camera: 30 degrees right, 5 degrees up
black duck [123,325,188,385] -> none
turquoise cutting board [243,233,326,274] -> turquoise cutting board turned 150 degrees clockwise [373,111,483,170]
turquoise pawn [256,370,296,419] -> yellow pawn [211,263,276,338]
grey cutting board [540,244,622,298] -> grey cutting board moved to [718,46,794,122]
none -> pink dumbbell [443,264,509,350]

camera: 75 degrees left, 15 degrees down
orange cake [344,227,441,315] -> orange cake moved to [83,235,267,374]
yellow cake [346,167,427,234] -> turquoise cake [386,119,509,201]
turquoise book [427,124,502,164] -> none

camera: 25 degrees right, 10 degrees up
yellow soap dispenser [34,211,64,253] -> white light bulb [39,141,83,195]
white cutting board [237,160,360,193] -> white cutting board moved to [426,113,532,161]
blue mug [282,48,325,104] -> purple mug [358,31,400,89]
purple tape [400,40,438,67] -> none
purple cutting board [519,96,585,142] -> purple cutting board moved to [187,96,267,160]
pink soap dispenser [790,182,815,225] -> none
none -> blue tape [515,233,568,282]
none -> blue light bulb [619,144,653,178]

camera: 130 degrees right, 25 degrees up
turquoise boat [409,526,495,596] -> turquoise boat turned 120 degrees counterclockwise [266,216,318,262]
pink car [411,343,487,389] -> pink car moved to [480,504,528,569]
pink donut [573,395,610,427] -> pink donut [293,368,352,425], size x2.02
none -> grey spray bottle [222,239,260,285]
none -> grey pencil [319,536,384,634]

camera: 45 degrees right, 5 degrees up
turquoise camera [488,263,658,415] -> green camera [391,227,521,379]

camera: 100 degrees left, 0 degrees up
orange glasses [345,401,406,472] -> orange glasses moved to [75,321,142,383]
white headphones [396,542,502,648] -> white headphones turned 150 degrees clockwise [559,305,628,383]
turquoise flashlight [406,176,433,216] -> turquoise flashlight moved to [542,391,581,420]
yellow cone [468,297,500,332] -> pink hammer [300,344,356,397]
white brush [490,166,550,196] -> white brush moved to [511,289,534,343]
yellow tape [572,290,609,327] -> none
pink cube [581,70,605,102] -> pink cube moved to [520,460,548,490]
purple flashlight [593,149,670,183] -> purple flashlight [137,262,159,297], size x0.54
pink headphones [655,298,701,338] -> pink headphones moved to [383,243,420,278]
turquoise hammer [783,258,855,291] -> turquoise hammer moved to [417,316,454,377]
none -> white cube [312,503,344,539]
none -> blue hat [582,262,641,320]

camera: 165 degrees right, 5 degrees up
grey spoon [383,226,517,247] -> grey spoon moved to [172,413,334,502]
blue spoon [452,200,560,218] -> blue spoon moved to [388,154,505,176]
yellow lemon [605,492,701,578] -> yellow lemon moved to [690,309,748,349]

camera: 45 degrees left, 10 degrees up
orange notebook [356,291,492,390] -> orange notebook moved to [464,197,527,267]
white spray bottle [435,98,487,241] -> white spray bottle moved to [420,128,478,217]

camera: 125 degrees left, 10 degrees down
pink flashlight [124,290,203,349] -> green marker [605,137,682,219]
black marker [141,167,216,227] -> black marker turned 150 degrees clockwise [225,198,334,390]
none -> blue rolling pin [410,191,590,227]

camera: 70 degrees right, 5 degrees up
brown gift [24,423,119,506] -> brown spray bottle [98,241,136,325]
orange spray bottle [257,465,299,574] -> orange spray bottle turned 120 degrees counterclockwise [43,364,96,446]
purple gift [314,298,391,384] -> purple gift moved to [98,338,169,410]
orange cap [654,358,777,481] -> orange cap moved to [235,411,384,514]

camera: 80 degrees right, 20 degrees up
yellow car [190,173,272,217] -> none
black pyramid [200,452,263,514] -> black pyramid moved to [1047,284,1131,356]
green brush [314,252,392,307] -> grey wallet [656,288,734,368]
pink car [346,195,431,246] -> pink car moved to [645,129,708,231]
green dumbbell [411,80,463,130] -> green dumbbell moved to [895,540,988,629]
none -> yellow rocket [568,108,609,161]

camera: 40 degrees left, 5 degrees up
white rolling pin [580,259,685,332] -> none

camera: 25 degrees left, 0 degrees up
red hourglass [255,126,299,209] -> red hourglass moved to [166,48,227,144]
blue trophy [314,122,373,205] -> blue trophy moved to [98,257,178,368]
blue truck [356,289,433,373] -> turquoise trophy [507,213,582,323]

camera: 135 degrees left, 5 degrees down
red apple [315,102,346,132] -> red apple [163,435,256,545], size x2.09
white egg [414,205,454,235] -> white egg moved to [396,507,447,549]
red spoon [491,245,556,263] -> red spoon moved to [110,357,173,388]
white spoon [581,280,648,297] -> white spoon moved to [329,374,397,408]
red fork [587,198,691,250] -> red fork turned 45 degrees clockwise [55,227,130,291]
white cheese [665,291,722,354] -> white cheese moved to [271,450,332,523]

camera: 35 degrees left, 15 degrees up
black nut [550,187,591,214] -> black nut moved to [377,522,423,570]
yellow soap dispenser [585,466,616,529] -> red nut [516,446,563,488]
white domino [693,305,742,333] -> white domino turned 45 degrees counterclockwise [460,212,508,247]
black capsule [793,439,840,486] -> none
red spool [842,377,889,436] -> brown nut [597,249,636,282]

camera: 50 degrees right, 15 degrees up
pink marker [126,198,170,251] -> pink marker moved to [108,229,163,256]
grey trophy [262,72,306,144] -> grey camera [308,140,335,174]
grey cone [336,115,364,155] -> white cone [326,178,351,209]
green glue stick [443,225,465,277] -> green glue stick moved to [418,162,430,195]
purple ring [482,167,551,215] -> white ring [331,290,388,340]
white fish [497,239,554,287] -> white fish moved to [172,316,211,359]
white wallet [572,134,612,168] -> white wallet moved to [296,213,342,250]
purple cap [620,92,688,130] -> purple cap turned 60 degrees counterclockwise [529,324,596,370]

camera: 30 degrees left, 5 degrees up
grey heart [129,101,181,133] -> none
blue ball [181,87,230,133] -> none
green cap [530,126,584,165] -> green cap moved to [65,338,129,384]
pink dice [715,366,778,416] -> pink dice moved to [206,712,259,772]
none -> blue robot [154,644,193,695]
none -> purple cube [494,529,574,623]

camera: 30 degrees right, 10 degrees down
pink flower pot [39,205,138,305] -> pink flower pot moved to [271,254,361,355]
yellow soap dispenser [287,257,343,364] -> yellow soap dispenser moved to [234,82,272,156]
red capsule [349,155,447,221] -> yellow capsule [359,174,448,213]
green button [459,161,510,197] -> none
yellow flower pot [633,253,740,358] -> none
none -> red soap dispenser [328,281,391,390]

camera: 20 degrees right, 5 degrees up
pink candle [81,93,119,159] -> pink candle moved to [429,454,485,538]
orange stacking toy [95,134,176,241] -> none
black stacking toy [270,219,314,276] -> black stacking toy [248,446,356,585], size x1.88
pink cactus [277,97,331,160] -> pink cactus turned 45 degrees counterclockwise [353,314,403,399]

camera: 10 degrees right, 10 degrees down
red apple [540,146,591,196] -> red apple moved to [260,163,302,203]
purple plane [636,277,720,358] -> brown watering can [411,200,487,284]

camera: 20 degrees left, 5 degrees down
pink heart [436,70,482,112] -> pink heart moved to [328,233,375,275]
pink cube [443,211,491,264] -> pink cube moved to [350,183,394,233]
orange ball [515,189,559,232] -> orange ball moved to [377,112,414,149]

- [WHAT IS EXPECTED] Output exactly the lines of the data that run from the one containing "red apple [540,146,591,196]" to the very last line, and no others.

- [THE ANSWER]
red apple [540,146,591,196] -> red apple moved to [260,163,302,203]
purple plane [636,277,720,358] -> brown watering can [411,200,487,284]

camera: 20 degrees left, 5 degrees down
pink heart [436,70,482,112] -> pink heart moved to [328,233,375,275]
pink cube [443,211,491,264] -> pink cube moved to [350,183,394,233]
orange ball [515,189,559,232] -> orange ball moved to [377,112,414,149]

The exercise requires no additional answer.